* Exercise
Copy every line from the records below that holds the word "none".

* Information shown
┌──

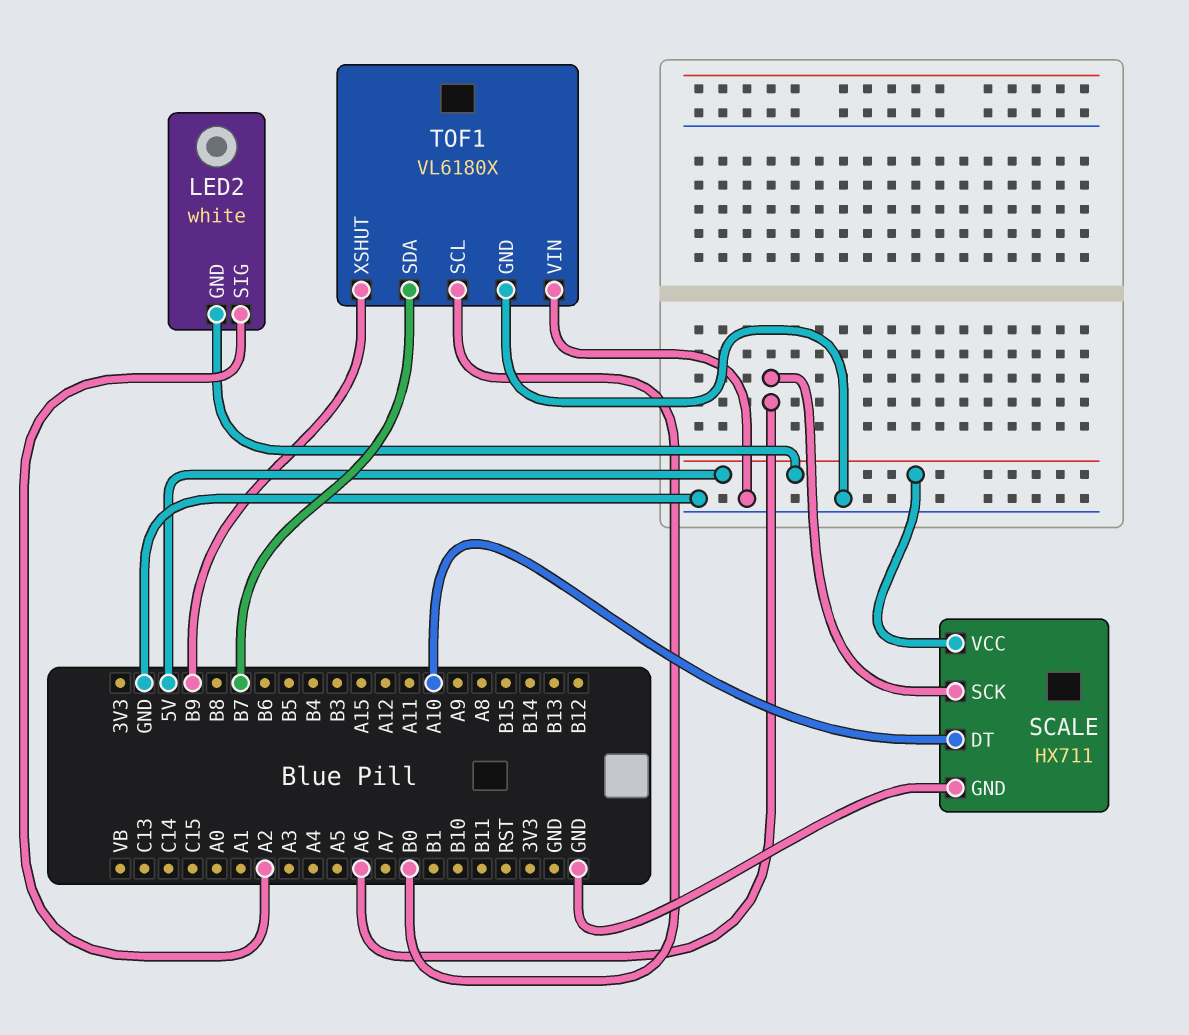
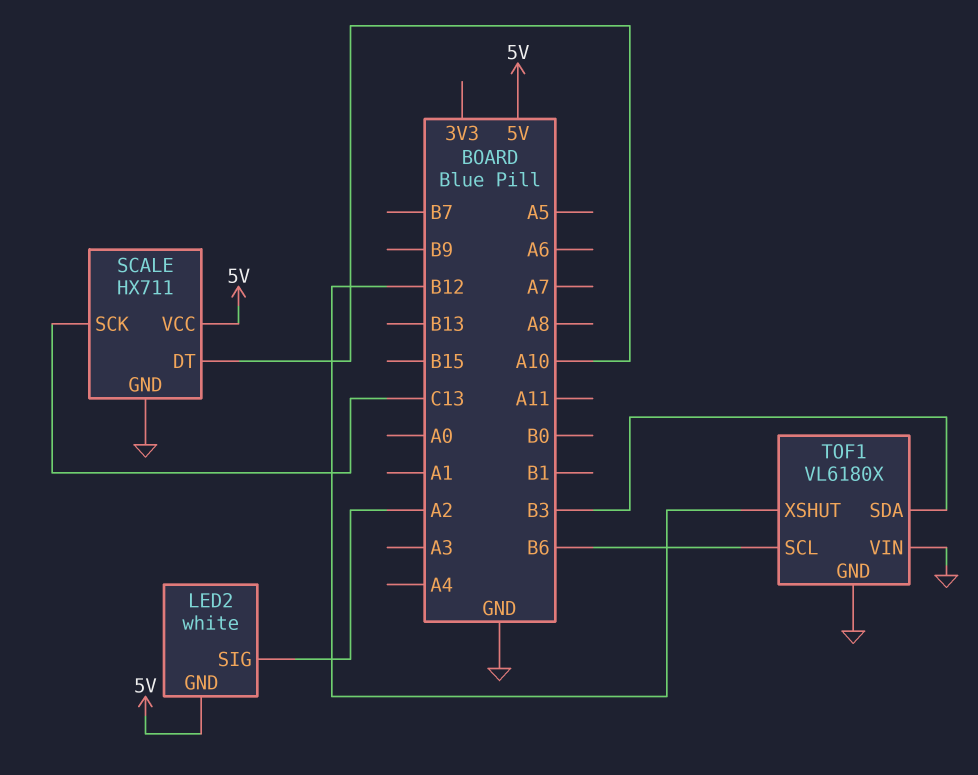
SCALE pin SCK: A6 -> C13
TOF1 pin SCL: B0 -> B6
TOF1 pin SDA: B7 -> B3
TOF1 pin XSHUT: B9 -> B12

└──
┌──

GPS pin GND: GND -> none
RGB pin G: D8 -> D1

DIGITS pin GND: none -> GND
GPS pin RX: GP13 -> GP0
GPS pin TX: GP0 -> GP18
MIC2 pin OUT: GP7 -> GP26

└──

* Task response
GPS pin GND: GND -> none
DIGITS pin GND: none -> GND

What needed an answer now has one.